Convert every line of the data below into a Markdown table with the columns Row and Line, numbering rows in order and omitting blank lines.

---*---

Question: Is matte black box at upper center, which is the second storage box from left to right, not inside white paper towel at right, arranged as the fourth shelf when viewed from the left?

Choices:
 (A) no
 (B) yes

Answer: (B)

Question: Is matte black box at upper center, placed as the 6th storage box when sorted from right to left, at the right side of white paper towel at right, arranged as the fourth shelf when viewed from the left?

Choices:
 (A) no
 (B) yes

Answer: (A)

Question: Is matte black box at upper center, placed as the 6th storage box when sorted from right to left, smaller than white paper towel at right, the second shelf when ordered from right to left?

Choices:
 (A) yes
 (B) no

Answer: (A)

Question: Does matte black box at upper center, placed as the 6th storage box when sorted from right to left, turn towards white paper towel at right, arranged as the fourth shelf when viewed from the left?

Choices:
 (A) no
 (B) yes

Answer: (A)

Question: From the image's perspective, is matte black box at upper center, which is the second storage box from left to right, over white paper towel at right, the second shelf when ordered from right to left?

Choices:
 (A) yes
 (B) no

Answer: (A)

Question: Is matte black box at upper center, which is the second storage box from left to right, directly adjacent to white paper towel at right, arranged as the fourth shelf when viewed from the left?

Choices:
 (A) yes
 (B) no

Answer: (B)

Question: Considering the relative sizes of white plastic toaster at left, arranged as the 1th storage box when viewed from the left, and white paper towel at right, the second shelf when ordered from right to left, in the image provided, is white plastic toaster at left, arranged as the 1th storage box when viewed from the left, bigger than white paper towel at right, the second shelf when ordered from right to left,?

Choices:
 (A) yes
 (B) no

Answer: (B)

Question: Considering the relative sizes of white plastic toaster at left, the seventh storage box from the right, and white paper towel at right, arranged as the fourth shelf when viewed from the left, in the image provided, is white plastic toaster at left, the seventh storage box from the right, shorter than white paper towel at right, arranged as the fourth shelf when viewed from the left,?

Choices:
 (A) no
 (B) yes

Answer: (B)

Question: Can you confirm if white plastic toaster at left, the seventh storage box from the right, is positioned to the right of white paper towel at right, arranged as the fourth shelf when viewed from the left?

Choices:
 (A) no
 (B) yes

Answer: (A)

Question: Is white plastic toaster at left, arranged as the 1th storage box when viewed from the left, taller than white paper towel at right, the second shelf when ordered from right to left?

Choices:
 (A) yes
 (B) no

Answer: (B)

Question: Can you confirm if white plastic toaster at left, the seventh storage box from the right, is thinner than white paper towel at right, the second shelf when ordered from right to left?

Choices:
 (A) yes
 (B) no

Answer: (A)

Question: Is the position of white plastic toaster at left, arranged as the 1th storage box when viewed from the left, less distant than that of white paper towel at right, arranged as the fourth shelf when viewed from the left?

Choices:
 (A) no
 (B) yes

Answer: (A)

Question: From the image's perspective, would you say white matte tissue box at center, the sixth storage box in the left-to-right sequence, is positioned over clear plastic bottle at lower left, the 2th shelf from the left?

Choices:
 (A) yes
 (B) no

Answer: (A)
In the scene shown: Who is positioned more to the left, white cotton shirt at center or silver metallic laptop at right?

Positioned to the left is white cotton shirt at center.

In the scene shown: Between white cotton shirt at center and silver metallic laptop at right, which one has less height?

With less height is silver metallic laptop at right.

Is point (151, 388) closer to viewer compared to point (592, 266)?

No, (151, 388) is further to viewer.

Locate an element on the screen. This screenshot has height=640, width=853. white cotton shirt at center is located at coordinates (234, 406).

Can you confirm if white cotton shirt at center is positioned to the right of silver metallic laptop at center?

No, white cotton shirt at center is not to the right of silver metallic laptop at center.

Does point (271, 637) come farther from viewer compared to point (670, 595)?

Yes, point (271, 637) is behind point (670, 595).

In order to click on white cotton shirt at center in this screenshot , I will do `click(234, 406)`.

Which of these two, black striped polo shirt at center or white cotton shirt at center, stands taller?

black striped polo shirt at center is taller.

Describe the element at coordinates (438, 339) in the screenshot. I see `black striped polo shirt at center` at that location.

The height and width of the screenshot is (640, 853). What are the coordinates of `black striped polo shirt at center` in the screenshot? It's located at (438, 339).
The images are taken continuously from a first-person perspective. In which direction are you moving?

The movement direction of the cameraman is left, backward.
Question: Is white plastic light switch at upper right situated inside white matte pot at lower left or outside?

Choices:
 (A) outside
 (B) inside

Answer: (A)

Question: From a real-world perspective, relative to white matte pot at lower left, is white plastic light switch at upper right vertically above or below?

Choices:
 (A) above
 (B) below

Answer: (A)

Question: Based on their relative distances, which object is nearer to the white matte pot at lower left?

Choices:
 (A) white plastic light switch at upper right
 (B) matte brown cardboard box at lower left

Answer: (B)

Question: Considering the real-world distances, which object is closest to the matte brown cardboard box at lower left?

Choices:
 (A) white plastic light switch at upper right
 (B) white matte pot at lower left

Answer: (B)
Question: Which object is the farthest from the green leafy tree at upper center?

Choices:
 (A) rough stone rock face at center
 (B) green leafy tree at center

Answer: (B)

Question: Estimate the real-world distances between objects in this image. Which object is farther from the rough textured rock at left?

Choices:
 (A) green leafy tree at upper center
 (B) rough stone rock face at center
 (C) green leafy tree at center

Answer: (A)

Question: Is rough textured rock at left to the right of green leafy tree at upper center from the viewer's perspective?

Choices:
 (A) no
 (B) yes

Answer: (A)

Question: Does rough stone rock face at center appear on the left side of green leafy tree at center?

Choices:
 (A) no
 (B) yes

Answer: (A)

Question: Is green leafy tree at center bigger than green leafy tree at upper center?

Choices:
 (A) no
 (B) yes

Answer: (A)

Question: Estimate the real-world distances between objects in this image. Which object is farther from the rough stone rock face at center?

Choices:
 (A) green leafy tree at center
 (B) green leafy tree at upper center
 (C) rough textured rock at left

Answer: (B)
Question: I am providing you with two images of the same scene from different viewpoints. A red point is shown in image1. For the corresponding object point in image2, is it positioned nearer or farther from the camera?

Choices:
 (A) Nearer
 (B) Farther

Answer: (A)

---*---

▸ **Finished task**
| Row | Line |
|---|---|
| 1 | Question: Is matte black box at upper center, which is the second storage box from left to right, not inside white paper towel at right, arranged as the fourth shelf when viewed from the left? |
| 2 | Choices: |
| 3 |  (A) no |
| 4 |  (B) yes |
| 5 | Answer: (B) |
| 6 | Question: Is matte black box at upper center, placed as the 6th storage box when sorted from right to left, at the right side of white paper towel at right, arranged as the fourth shelf when viewed from the left? |
| 7 | Choices: |
| 8 |  (A) no |
| 9 |  (B) yes |
| 10 | Answer: (A) |
| 11 | Question: Is matte black box at upper center, placed as the 6th storage box when sorted from right to left, smaller than white paper towel at right, the second shelf when ordered from right to left? |
| 12 | Choices: |
| 13 |  (A) yes |
| 14 |  (B) no |
| 15 | Answer: (A) |
| 16 | Question: Does matte black box at upper center, placed as the 6th storage box when sorted from right to left, turn towards white paper towel at right, arranged as the fourth shelf when viewed from the left? |
| 17 | Choices: |
| 18 |  (A) no |
| 19 |  (B) yes |
| 20 | Answer: (A) |
| 21 | Question: From the image's perspective, is matte black box at upper center, which is the second storage box from left to right, over white paper towel at right, the second shelf when ordered from right to left? |
| 22 | Choices: |
| 23 |  (A) yes |
| 24 |  (B) no |
| 25 | Answer: (A) |
| 26 | Question: Is matte black box at upper center, which is the second storage box from left to right, directly adjacent to white paper towel at right, arranged as the fourth shelf when viewed from the left? |
| 27 | Choices: |
| 28 |  (A) yes |
| 29 |  (B) no |
| 30 | Answer: (B) |
| 31 | Question: Considering the relative sizes of white plastic toaster at left, arranged as the 1th storage box when viewed from the left, and white paper towel at right, the second shelf when ordered from right to left, in the image provided, is white plastic toaster at left, arranged as the 1th storage box when viewed from the left, bigger than white paper towel at right, the second shelf when ordered from right to left,? |
| 32 | Choices: |
| 33 |  (A) yes |
| 34 |  (B) no |
| 35 | Answer: (B) |
| 36 | Question: Considering the relative sizes of white plastic toaster at left, the seventh storage box from the right, and white paper towel at right, arranged as the fourth shelf when viewed from the left, in the image provided, is white plastic toaster at left, the seventh storage box from the right, shorter than white paper towel at right, arranged as the fourth shelf when viewed from the left,? |
| 37 | Choices: |
| 38 |  (A) no |
| 39 |  (B) yes |
| 40 | Answer: (B) |
| 41 | Question: Can you confirm if white plastic toaster at left, the seventh storage box from the right, is positioned to the right of white paper towel at right, arranged as the fourth shelf when viewed from the left? |
| 42 | Choices: |
| 43 |  (A) no |
| 44 |  (B) yes |
| 45 | Answer: (A) |
| 46 | Question: Is white plastic toaster at left, arranged as the 1th storage box when viewed from the left, taller than white paper towel at right, the second shelf when ordered from right to left? |
| 47 | Choices: |
| 48 |  (A) yes |
| 49 |  (B) no |
| 50 | Answer: (B) |
| 51 | Question: Can you confirm if white plastic toaster at left, the seventh storage box from the right, is thinner than white paper towel at right, the second shelf when ordered from right to left? |
| 52 | Choices: |
| 53 |  (A) yes |
| 54 |  (B) no |
| 55 | Answer: (A) |
| 56 | Question: Is the position of white plastic toaster at left, arranged as the 1th storage box when viewed from the left, less distant than that of white paper towel at right, arranged as the fourth shelf when viewed from the left? |
| 57 | Choices: |
| 58 |  (A) no |
| 59 |  (B) yes |
| 60 | Answer: (A) |
| 61 | Question: From the image's perspective, would you say white matte tissue box at center, the sixth storage box in the left-to-right sequence, is positioned over clear plastic bottle at lower left, the 2th shelf from the left? |
| 62 | Choices: |
| 63 |  (A) yes |
| 64 |  (B) no |
| 65 | Answer: (A) |
| 66 | In the scene shown: Who is positioned more to the left, white cotton shirt at center or silver metallic laptop at right? |
| 67 | Positioned to the left is white cotton shirt at center. |
| 68 | In the scene shown: Between white cotton shirt at center and silver metallic laptop at right, which one has less height? |
| 69 | With less height is silver metallic laptop at right. |
| 70 | Is point (151, 388) closer to viewer compared to point (592, 266)? |
| 71 | No, (151, 388) is further to viewer. |
| 72 | Locate an element on the screen. This screenshot has height=640, width=853. white cotton shirt at center is located at coordinates (234, 406). |
| 73 | Can you confirm if white cotton shirt at center is positioned to the right of silver metallic laptop at center? |
| 74 | No, white cotton shirt at center is not to the right of silver metallic laptop at center. |
| 75 | Does point (271, 637) come farther from viewer compared to point (670, 595)? |
| 76 | Yes, point (271, 637) is behind point (670, 595). |
| 77 | In order to click on white cotton shirt at center in this screenshot , I will do `click(234, 406)`. |
| 78 | Which of these two, black striped polo shirt at center or white cotton shirt at center, stands taller? |
| 79 | black striped polo shirt at center is taller. |
| 80 | Describe the element at coordinates (438, 339) in the screenshot. I see `black striped polo shirt at center` at that location. |
| 81 | The height and width of the screenshot is (640, 853). What are the coordinates of `black striped polo shirt at center` in the screenshot? It's located at (438, 339). |
| 82 | The images are taken continuously from a first-person perspective. In which direction are you moving? |
| 83 | The movement direction of the cameraman is left, backward. |
| 84 | Question: Is white plastic light switch at upper right situated inside white matte pot at lower left or outside? |
| 85 | Choices: |
| 86 |  (A) outside |
| 87 |  (B) inside |
| 88 | Answer: (A) |
| 89 | Question: From a real-world perspective, relative to white matte pot at lower left, is white plastic light switch at upper right vertically above or below? |
| 90 | Choices: |
| 91 |  (A) above |
| 92 |  (B) below |
| 93 | Answer: (A) |
| 94 | Question: Based on their relative distances, which object is nearer to the white matte pot at lower left? |
| 95 | Choices: |
| 96 |  (A) white plastic light switch at upper right |
| 97 |  (B) matte brown cardboard box at lower left |
| 98 | Answer: (B) |
| 99 | Question: Considering the real-world distances, which object is closest to the matte brown cardboard box at lower left? |
| 100 | Choices: |
| 101 |  (A) white plastic light switch at upper right |
| 102 |  (B) white matte pot at lower left |
| 103 | Answer: (B) |
| 104 | Question: Which object is the farthest from the green leafy tree at upper center? |
| 105 | Choices: |
| 106 |  (A) rough stone rock face at center |
| 107 |  (B) green leafy tree at center |
| 108 | Answer: (B) |
| 109 | Question: Estimate the real-world distances between objects in this image. Which object is farther from the rough textured rock at left? |
| 110 | Choices: |
| 111 |  (A) green leafy tree at upper center |
| 112 |  (B) rough stone rock face at center |
| 113 |  (C) green leafy tree at center |
| 114 | Answer: (A) |
| 115 | Question: Is rough textured rock at left to the right of green leafy tree at upper center from the viewer's perspective? |
| 116 | Choices: |
| 117 |  (A) no |
| 118 |  (B) yes |
| 119 | Answer: (A) |
| 120 | Question: Does rough stone rock face at center appear on the left side of green leafy tree at center? |
| 121 | Choices: |
| 122 |  (A) no |
| 123 |  (B) yes |
| 124 | Answer: (A) |
| 125 | Question: Is green leafy tree at center bigger than green leafy tree at upper center? |
| 126 | Choices: |
| 127 |  (A) no |
| 128 |  (B) yes |
| 129 | Answer: (A) |
| 130 | Question: Estimate the real-world distances between objects in this image. Which object is farther from the rough stone rock face at center? |
| 131 | Choices: |
| 132 |  (A) green leafy tree at center |
| 133 |  (B) green leafy tree at upper center |
| 134 |  (C) rough textured rock at left |
| 135 | Answer: (B) |
| 136 | Question: I am providing you with two images of the same scene from different viewpoints. A red point is shown in image1. For the corresponding object point in image2, is it positioned nearer or farther from the camera? |
| 137 | Choices: |
| 138 |  (A) Nearer |
| 139 |  (B) Farther |
| 140 | Answer: (A) |